_Work order_
The answer must consist of every line in the records that contains the word "camera".

_Given records_
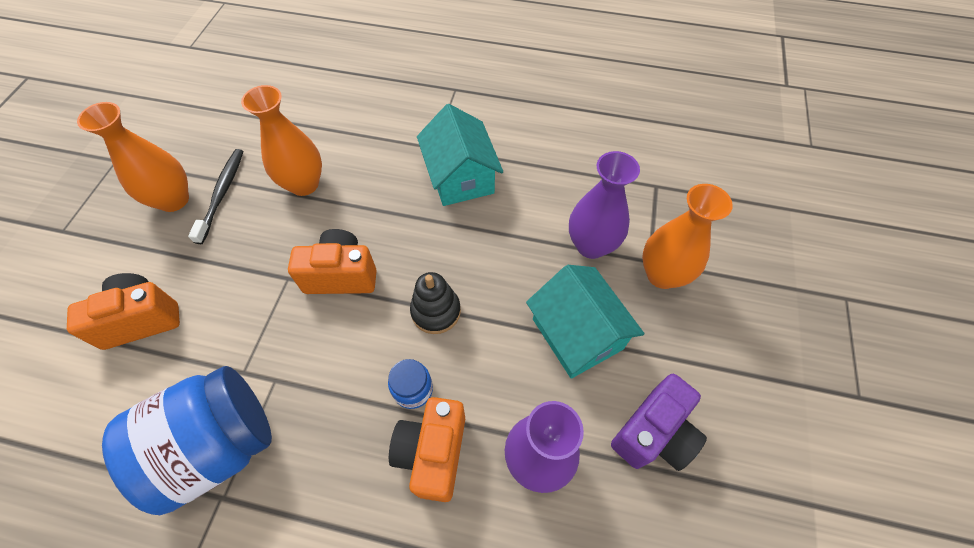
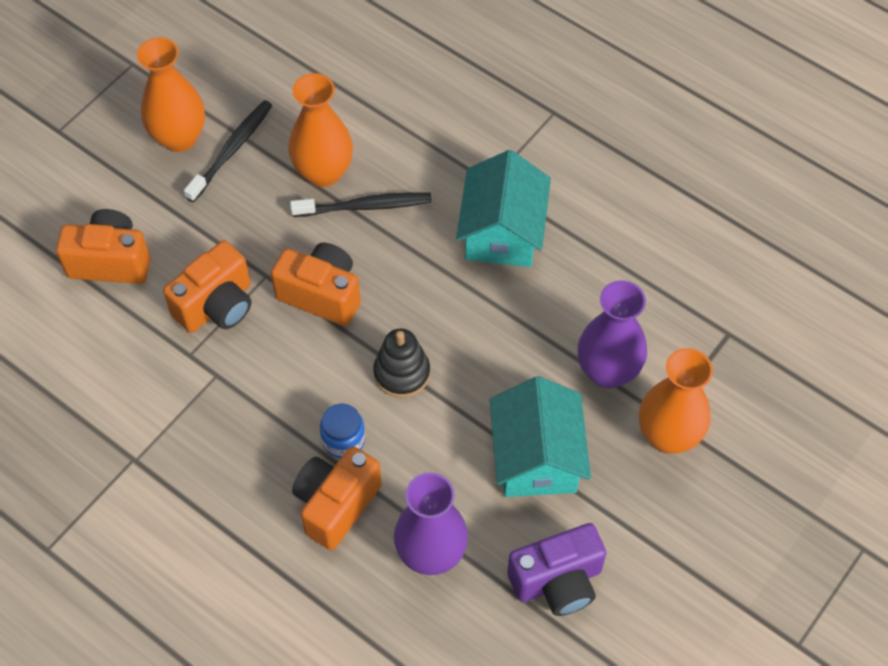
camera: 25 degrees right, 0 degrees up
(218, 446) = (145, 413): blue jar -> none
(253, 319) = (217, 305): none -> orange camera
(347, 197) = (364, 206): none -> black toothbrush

==

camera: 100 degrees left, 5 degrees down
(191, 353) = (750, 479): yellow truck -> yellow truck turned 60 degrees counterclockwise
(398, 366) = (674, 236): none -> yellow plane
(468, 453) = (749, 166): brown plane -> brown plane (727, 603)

_Exercise answer_
camera: 25 degrees right, 0 degrees up
(253, 319) = (217, 305): none -> orange camera
camera: 100 degrees left, 5 degrees down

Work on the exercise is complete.